WHAT THE TASK REQUIRES: Copy each line below exactly as it appears. Pictures are to be omitted.

DATASET EXTRACT:
■ ■ ■

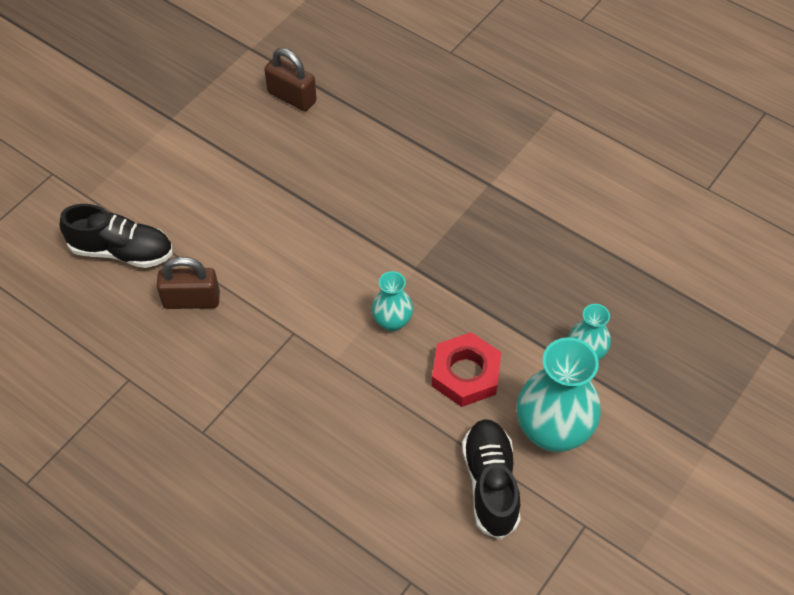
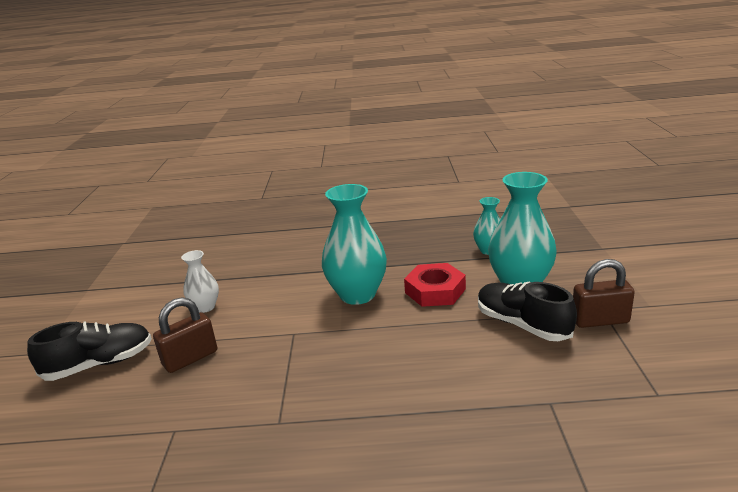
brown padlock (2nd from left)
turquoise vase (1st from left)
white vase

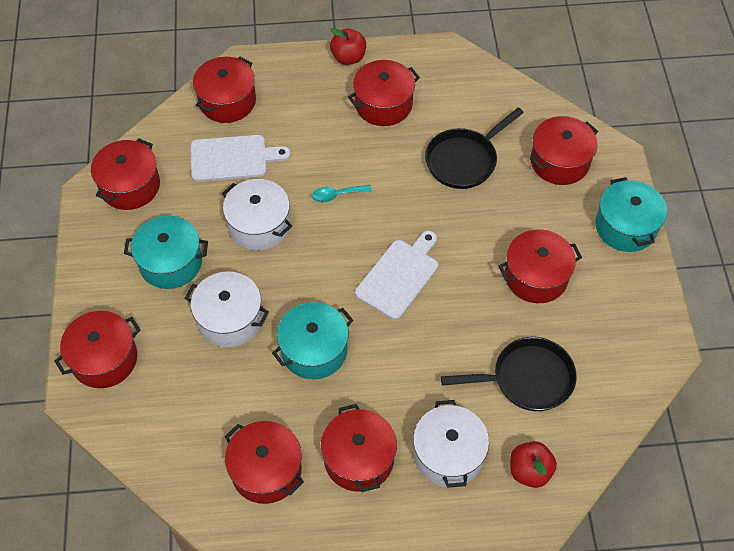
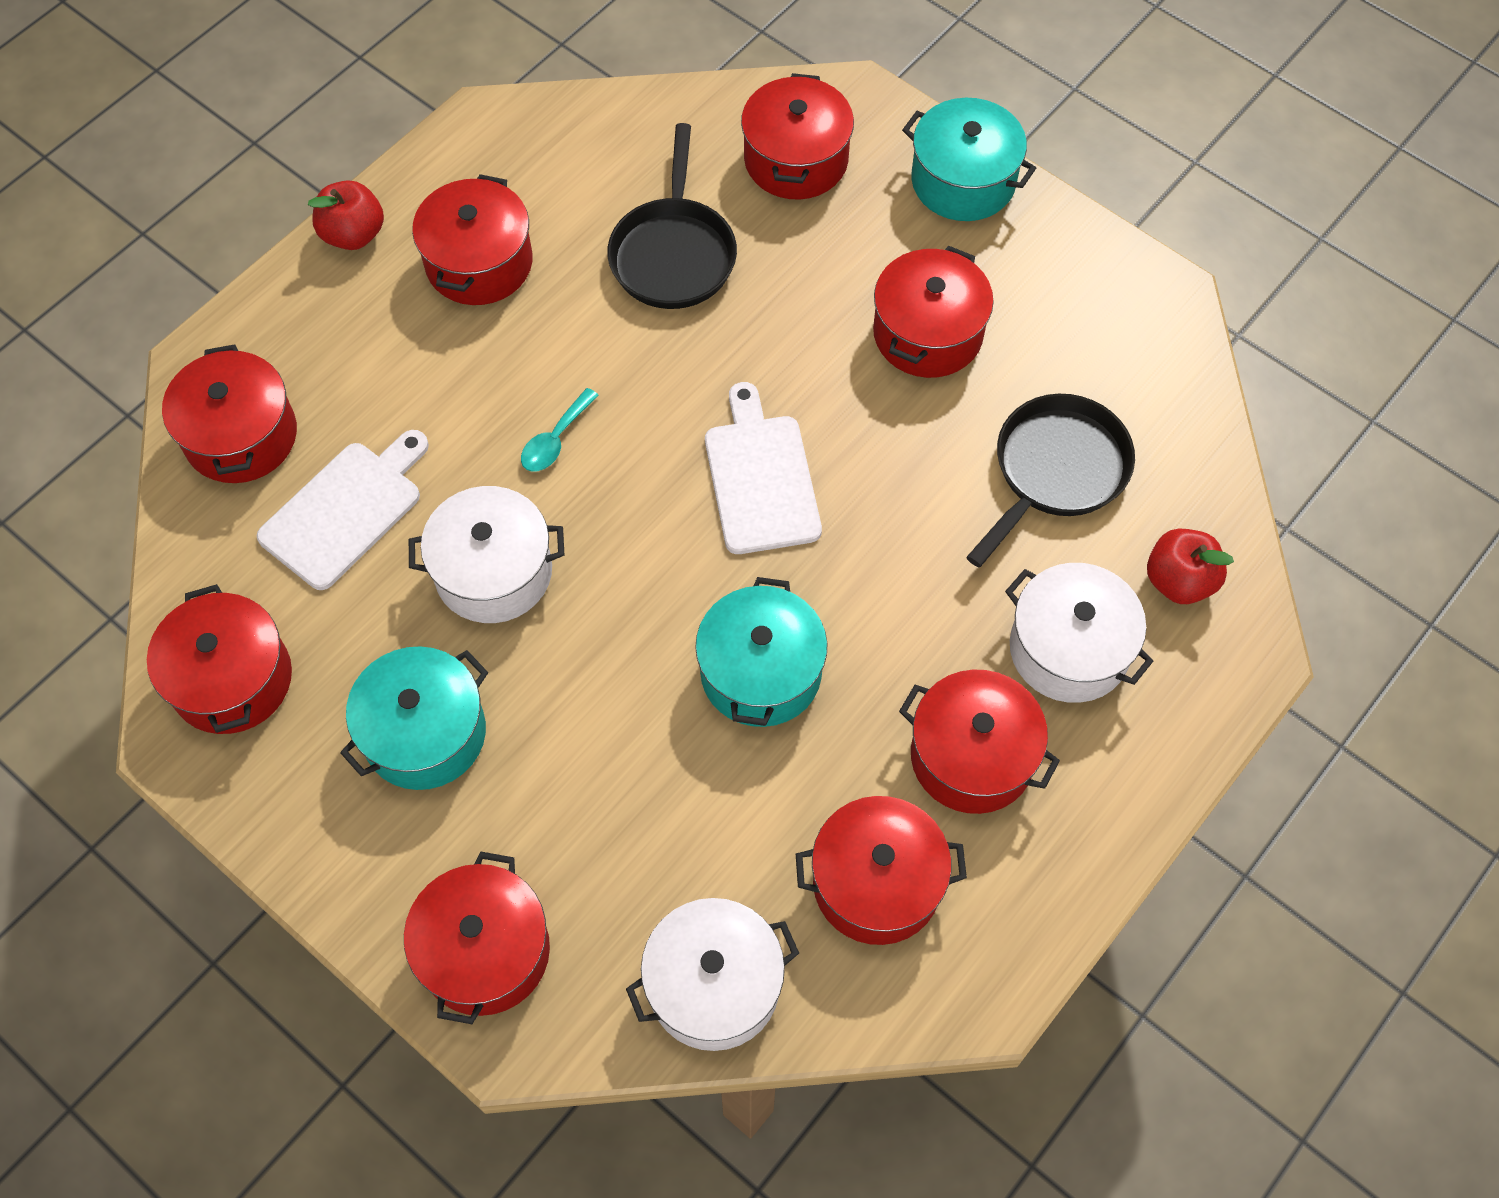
white pot (2nd from left)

■ ■ ■

EXERCISE ANSWER:
brown padlock (2nd from left)
turquoise vase (1st from left)
white vase

white pot (2nd from left)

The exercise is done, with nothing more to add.